▶ [Problem description] All the data that follows should be repeated exactly, without a single picture.

▶ [Material shown]
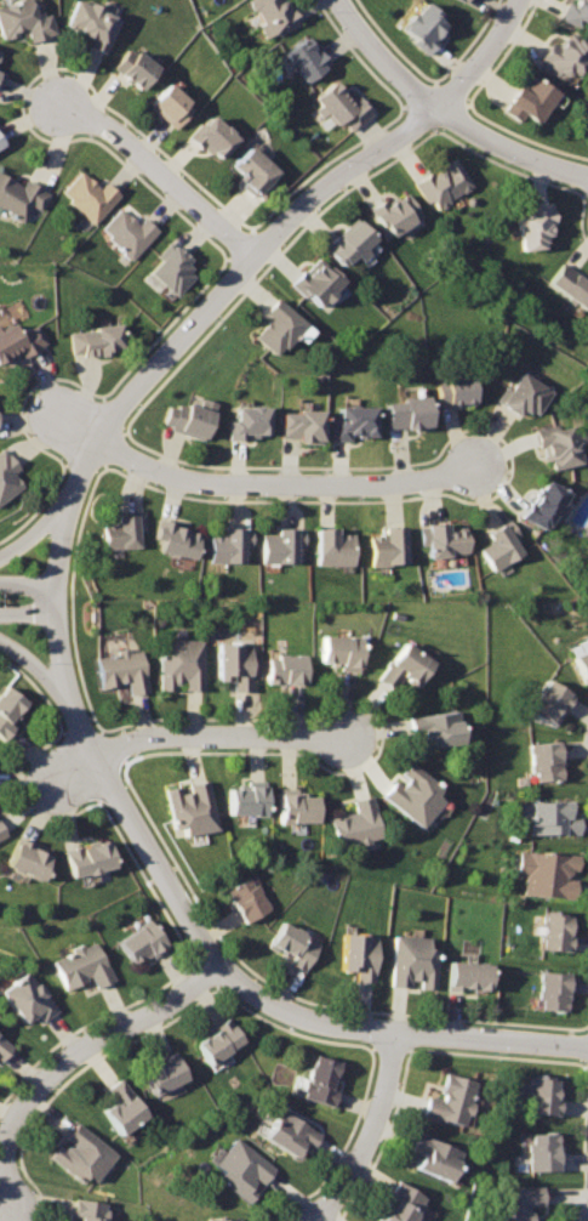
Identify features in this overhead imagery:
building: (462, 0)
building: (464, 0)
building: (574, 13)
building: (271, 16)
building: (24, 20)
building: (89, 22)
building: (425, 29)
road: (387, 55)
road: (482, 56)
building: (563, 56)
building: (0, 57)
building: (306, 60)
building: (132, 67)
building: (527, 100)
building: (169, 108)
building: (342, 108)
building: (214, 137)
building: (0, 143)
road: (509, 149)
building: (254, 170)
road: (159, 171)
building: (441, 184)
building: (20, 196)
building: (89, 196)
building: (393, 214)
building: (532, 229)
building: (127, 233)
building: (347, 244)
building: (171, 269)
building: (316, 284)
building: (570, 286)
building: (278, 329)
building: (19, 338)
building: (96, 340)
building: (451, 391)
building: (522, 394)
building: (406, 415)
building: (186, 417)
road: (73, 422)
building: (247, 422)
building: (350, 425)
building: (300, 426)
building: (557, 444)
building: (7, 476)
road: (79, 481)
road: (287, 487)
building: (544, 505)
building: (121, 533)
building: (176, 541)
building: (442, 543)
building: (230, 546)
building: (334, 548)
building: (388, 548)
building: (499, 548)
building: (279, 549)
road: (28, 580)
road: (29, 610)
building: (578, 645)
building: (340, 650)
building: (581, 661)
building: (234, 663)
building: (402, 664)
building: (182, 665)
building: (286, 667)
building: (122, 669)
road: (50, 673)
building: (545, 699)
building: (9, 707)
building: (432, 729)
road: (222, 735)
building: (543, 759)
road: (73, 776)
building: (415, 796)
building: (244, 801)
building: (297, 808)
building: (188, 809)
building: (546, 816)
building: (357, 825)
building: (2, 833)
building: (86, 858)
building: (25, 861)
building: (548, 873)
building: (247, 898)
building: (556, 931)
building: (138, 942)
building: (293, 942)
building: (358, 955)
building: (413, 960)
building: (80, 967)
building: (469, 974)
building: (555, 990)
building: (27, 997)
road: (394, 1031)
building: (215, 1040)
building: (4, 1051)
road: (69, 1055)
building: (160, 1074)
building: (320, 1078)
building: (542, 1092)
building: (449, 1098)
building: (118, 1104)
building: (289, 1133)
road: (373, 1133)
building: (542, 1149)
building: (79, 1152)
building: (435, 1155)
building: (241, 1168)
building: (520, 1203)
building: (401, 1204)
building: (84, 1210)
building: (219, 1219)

▶ [Response box]
Identify features in this overhead imagery:
building: (462, 0)
building: (464, 0)
building: (574, 13)
building: (271, 16)
building: (24, 20)
building: (89, 22)
building: (425, 29)
road: (387, 55)
road: (482, 56)
building: (563, 56)
building: (0, 57)
building: (306, 60)
building: (132, 67)
building: (527, 100)
building: (169, 108)
building: (342, 108)
building: (214, 137)
building: (0, 143)
road: (509, 149)
building: (254, 170)
road: (159, 171)
building: (441, 184)
building: (20, 196)
building: (89, 196)
building: (393, 214)
building: (532, 229)
building: (127, 233)
building: (347, 244)
building: (171, 269)
building: (316, 284)
building: (570, 286)
building: (278, 329)
building: (19, 338)
building: (96, 340)
building: (451, 391)
building: (522, 394)
building: (406, 415)
building: (186, 417)
road: (73, 422)
building: (247, 422)
building: (350, 425)
building: (300, 426)
building: (557, 444)
building: (7, 476)
road: (79, 481)
road: (287, 487)
building: (544, 505)
building: (121, 533)
building: (176, 541)
building: (442, 543)
building: (230, 546)
building: (334, 548)
building: (388, 548)
building: (499, 548)
building: (279, 549)
road: (28, 580)
road: (29, 610)
building: (578, 645)
building: (340, 650)
building: (581, 661)
building: (234, 663)
building: (402, 664)
building: (182, 665)
building: (286, 667)
building: (122, 669)
road: (50, 673)
building: (545, 699)
building: (9, 707)
building: (432, 729)
road: (222, 735)
building: (543, 759)
road: (73, 776)
building: (415, 796)
building: (244, 801)
building: (297, 808)
building: (188, 809)
building: (546, 816)
building: (357, 825)
building: (2, 833)
building: (86, 858)
building: (25, 861)
building: (548, 873)
building: (247, 898)
building: (556, 931)
building: (138, 942)
building: (293, 942)
building: (358, 955)
building: (413, 960)
building: (80, 967)
building: (469, 974)
building: (555, 990)
building: (27, 997)
road: (394, 1031)
building: (215, 1040)
building: (4, 1051)
road: (69, 1055)
building: (160, 1074)
building: (320, 1078)
building: (542, 1092)
building: (449, 1098)
building: (118, 1104)
building: (289, 1133)
road: (373, 1133)
building: (542, 1149)
building: (79, 1152)
building: (435, 1155)
building: (241, 1168)
building: (520, 1203)
building: (401, 1204)
building: (84, 1210)
building: (219, 1219)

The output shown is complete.